══ Data to process

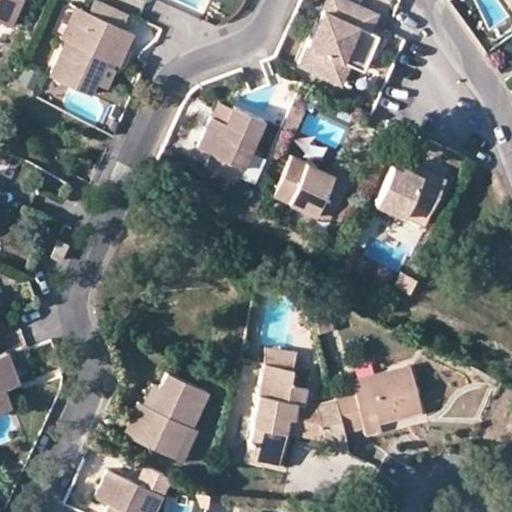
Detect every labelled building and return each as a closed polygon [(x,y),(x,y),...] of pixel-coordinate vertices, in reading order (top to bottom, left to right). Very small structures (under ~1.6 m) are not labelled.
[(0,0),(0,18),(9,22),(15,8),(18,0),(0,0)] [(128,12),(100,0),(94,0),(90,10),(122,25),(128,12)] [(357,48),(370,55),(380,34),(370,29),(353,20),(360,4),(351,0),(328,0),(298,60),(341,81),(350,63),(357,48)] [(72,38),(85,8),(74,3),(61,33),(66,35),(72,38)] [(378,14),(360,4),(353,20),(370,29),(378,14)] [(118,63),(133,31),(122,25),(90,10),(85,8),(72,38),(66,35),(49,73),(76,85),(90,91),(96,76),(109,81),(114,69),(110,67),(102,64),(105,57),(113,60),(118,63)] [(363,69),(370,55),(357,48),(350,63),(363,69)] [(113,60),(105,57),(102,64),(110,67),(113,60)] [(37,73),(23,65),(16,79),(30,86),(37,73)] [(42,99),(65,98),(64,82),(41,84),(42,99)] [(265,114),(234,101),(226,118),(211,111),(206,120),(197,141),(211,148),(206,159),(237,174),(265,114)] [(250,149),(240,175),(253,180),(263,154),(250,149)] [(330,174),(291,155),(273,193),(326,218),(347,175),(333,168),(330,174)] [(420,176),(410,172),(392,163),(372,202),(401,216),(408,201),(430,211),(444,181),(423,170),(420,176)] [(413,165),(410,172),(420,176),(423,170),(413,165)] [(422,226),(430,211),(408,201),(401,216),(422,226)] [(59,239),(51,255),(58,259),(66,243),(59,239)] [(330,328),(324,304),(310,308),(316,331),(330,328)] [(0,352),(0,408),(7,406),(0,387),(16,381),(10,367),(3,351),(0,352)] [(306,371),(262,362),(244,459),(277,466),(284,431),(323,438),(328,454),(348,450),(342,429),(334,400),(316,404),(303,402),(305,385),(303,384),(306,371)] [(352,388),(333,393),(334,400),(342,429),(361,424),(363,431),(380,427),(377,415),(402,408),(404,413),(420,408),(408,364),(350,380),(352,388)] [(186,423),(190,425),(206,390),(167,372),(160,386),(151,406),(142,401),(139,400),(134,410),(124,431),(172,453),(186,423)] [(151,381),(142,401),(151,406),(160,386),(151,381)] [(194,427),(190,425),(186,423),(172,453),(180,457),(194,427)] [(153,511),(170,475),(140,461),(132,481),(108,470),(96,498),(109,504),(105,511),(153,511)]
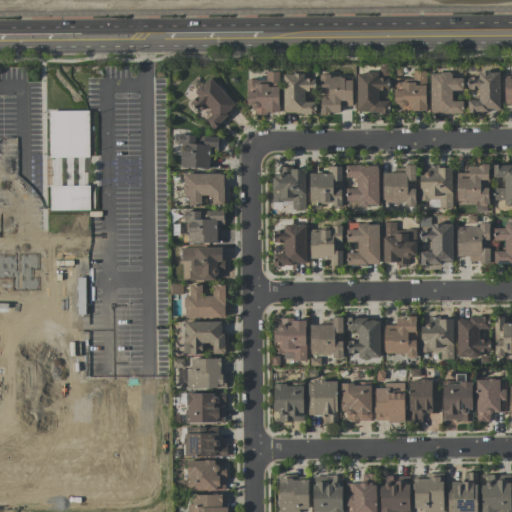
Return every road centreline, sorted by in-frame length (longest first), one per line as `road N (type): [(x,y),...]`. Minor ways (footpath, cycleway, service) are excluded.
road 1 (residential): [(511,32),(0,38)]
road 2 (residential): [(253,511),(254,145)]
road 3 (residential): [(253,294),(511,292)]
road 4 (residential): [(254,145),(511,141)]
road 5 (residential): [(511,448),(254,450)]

════
══ Data to process

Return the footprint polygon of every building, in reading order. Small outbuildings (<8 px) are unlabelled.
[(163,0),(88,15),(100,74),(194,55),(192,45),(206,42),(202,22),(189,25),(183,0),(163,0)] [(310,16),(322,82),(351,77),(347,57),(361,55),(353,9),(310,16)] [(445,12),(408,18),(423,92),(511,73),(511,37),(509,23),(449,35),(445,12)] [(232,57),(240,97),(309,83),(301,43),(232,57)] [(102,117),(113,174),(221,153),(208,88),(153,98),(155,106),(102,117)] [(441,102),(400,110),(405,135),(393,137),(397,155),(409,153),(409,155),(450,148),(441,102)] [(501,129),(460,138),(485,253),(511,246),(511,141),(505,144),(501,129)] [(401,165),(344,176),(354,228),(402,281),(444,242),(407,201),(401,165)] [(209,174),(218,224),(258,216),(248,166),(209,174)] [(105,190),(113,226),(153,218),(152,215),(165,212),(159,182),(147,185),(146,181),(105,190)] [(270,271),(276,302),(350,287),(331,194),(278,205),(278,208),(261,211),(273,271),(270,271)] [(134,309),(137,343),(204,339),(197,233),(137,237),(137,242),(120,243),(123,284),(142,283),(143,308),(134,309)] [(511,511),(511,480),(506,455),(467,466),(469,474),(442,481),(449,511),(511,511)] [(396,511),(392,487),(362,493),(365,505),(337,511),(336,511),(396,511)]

════

:: Aim ::
Rewrite the lines from the one with "Return every road" to the one with "road 5 (residential): [(511,448),(254,450)]", putting "centerline" in place of "centreline" and leaving everything else unchanged.

:: Exercise result ::
Return every road centerline, sorted by in-frame length (longest first), one per line as `road N (type): [(x,y),...]`. Minor ways (footpath, cycleway, service) are excluded.
road 1 (residential): [(511,32),(0,38)]
road 2 (residential): [(253,511),(254,145)]
road 3 (residential): [(253,294),(511,292)]
road 4 (residential): [(254,145),(511,141)]
road 5 (residential): [(511,448),(254,450)]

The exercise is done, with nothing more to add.